**Task item**
Below are the records. Retype exactly the lines between the lines holding "camera: 60 degrees left, 5 degrees down" and "(198, 206) = (513, 276): yellow", inclusive.

**Data supplied**

-=-=-=-=-

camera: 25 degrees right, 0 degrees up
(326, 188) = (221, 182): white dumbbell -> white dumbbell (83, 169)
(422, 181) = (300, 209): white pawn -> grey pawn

-=-=-=-=-

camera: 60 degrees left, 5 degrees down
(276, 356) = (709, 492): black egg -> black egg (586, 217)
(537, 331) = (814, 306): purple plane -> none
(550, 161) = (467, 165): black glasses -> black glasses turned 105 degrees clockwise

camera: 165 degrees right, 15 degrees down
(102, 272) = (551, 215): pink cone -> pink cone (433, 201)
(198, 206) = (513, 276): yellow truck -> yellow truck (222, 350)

-=-=-=-=-

**Written response**
camera: 60 degrees left, 5 degrees down
(276, 356) = (709, 492): black egg -> black egg (586, 217)
(537, 331) = (814, 306): purple plane -> none
(550, 161) = (467, 165): black glasses -> black glasses turned 105 degrees clockwise

camera: 165 degrees right, 15 degrees down
(102, 272) = (551, 215): pink cone -> pink cone (433, 201)
(198, 206) = (513, 276): yellow truck -> yellow truck (222, 350)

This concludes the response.